**Information shown:**
——————————

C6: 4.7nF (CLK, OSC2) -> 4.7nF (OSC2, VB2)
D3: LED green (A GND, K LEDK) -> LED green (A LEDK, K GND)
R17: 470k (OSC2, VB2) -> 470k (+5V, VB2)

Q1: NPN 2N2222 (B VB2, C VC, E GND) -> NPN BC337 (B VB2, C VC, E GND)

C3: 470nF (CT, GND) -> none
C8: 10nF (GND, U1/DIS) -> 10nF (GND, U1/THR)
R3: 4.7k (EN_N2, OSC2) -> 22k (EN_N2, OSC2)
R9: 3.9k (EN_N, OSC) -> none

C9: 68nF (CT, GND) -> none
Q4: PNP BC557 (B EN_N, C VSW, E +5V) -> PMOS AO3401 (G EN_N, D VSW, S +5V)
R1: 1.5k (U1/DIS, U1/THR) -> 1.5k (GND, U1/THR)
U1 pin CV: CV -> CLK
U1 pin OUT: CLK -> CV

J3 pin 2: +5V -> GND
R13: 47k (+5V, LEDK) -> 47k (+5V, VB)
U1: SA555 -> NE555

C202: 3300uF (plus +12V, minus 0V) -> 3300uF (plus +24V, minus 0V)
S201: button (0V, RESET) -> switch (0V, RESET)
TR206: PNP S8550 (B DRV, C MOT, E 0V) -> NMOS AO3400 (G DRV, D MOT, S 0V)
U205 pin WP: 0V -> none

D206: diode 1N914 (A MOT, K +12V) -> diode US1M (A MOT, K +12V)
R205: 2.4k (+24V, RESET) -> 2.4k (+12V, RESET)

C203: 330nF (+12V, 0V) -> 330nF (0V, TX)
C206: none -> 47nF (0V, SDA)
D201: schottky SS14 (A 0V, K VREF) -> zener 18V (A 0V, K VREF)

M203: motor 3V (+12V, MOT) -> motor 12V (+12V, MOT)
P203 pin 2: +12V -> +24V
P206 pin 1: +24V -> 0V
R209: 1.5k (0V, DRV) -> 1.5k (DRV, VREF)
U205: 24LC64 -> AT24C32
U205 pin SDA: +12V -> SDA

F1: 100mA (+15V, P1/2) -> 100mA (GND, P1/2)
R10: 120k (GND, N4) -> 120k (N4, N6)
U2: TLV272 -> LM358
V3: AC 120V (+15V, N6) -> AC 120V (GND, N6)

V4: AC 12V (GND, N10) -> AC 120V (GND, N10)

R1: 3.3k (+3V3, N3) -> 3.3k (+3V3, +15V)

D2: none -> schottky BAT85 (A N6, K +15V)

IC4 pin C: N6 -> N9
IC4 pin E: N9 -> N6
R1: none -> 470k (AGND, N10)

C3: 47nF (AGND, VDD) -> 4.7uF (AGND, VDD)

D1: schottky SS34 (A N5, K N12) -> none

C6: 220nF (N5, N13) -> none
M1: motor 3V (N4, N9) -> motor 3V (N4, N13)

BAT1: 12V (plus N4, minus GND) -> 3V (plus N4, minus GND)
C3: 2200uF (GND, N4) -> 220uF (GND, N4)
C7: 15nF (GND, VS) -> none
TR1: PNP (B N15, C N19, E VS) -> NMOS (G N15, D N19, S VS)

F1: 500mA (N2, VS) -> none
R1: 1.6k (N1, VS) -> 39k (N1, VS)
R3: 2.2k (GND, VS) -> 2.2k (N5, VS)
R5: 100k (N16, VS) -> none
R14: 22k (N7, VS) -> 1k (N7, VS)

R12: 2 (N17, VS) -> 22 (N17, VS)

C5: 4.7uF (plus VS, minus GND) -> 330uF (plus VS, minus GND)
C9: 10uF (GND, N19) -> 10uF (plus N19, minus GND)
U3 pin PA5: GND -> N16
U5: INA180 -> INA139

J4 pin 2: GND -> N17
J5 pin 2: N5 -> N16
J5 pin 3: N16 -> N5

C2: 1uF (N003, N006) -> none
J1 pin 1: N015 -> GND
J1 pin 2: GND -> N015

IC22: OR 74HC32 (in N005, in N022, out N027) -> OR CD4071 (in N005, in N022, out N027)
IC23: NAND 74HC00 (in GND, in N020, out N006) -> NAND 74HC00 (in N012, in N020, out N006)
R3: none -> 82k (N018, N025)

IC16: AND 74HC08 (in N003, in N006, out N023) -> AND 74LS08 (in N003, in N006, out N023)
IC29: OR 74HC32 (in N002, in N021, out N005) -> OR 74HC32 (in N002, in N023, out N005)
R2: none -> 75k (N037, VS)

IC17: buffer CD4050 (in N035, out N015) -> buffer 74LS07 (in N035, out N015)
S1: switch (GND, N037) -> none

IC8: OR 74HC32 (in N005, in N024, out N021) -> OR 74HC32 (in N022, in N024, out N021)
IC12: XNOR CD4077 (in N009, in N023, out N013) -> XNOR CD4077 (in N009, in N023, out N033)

——————————

**Task description:** Retype exactly the lines above, from the one with "J4 pin 2: GND -> N17" through the one with "IC22: OR 74HC32", inclusive.

**Response area:**
J4 pin 2: GND -> N17
J5 pin 2: N5 -> N16
J5 pin 3: N16 -> N5

C2: 1uF (N003, N006) -> none
J1 pin 1: N015 -> GND
J1 pin 2: GND -> N015

IC22: OR 74HC32 (in N005, in N022, out N027) -> OR CD4071 (in N005, in N022, out N027)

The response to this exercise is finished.